§ **TASK**
Only the pictures are to be omitted; everything else in the listing must be reproduced exactly.

§ **THE INPUT**
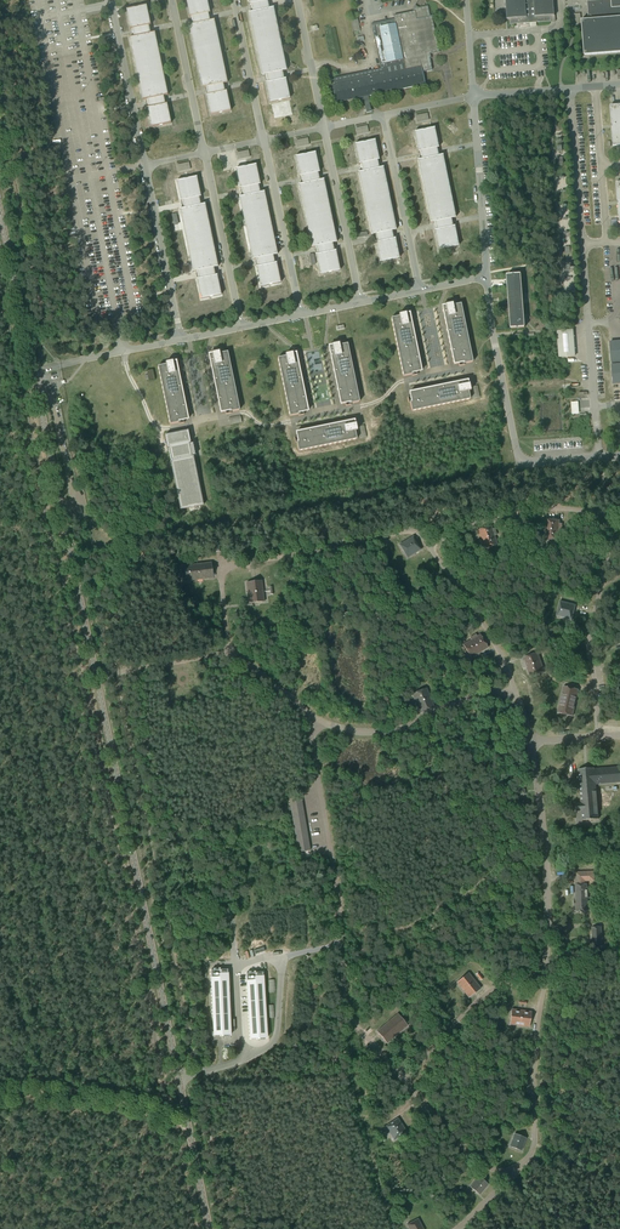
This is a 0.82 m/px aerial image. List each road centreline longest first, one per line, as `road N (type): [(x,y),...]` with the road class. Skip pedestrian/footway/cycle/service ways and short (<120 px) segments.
road 1 (secondary): [(209,1228),(0,210)]
road 2 (track): [(228,1228),(201,1093),(208,1076),(193,1053),(119,688),(122,672)]
road 3 (track): [(172,1121),(82,678)]
road 4 (track): [(351,1017),(362,1121),(395,1228)]
road 5 (track): [(180,1123),(100,1100),(0,1094)]

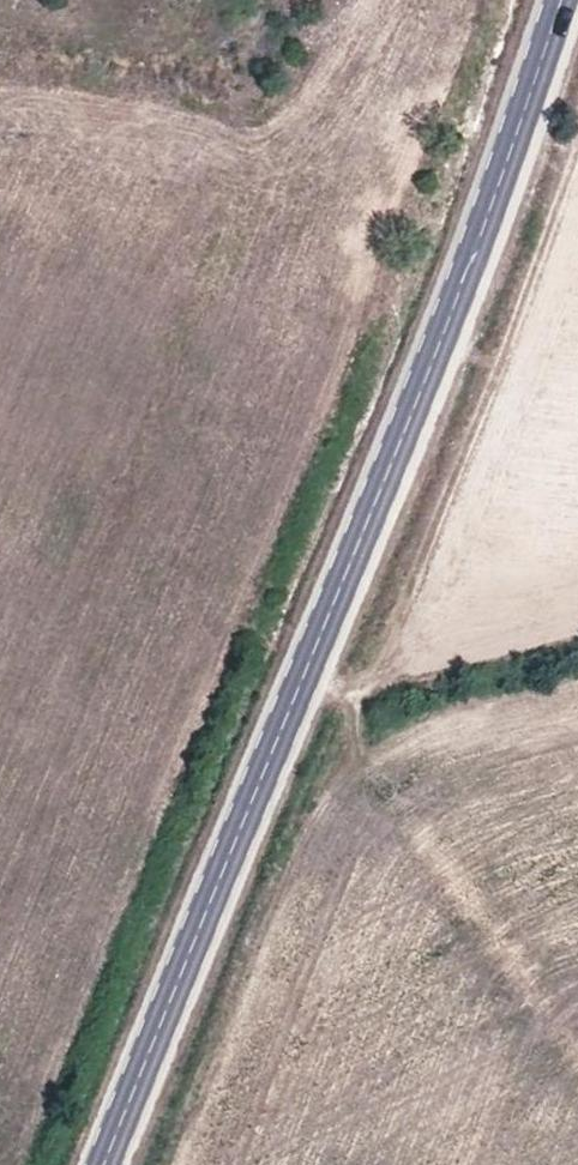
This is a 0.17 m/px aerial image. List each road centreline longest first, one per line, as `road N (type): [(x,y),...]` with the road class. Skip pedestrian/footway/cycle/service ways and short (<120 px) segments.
road 1 (tertiary): [(562,0),(445,335),(105,1164)]
road 2 (track): [(181,1164),(315,816),(472,445),(577,156)]

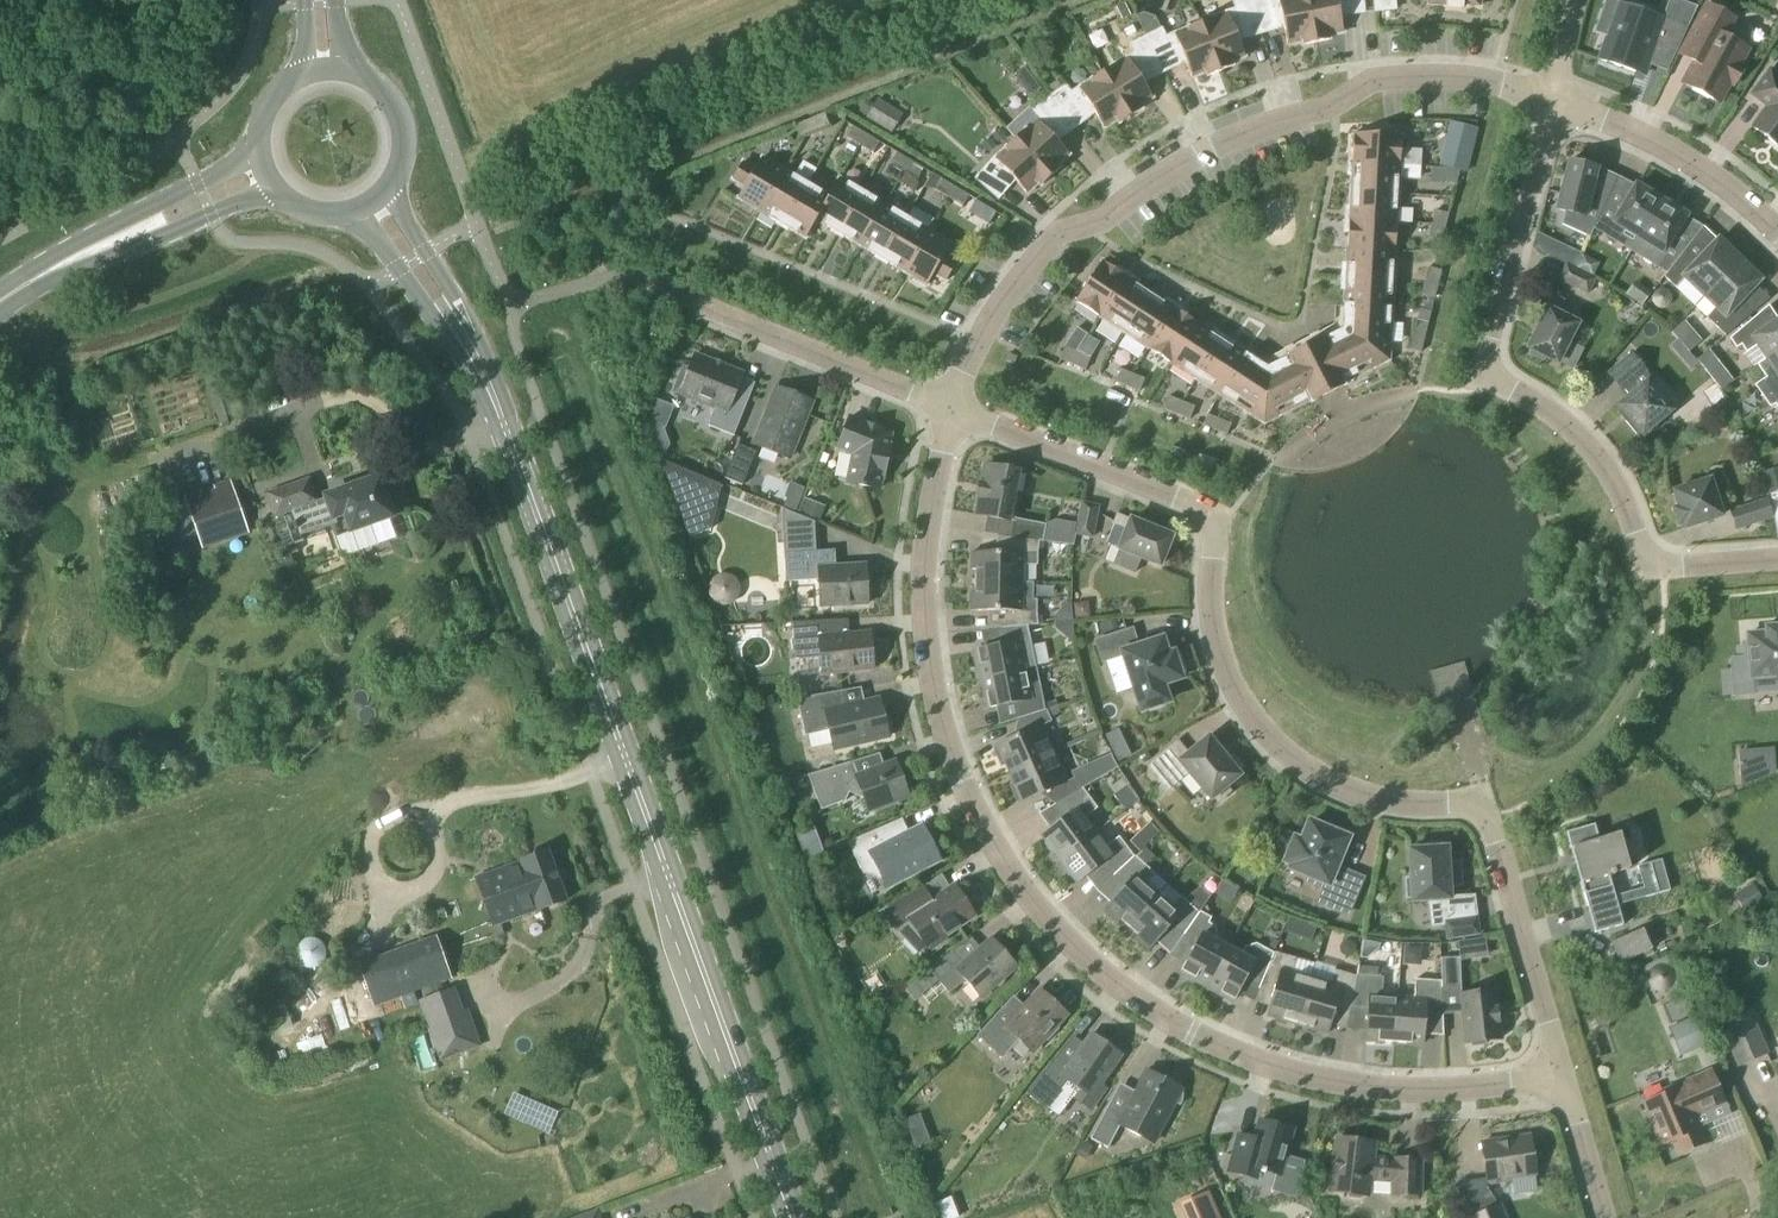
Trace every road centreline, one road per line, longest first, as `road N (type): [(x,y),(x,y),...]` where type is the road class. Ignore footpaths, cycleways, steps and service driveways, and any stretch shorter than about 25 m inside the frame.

§ **WRITTEN REPLY**
This is a 0.82 m/px aerial image. List each road centreline longest first, one per line, as `road N (type): [(x,y),...]` with the road class. Skip pedestrian/footway/cycle/service ways and short (<120 px) segments.
road 1 (secondary): [(209,1228),(0,210)]
road 2 (track): [(228,1228),(201,1093),(208,1076),(193,1053),(119,688),(122,672)]
road 3 (track): [(172,1121),(82,678)]
road 4 (track): [(351,1017),(362,1121),(395,1228)]
road 5 (track): [(180,1123),(100,1100),(0,1094)]

This is a 0.17 m/px aerial image. List each road centreline longest first, one per line, as `road N (type): [(x,y),...]` with the road class. Skip pedestrian/footway/cycle/service ways and short (<120 px) segments.
road 1 (tertiary): [(562,0),(445,335),(105,1164)]
road 2 (track): [(181,1164),(315,816),(472,445),(577,156)]

Trace every road centreline, one road per line, longest first, as `road N (type): [(x,y),(x,y),...]` where type is the road class. Ignore footpaths, cycleways, steps and service driveways, and any stretch shorter than about 25 m inside the frame.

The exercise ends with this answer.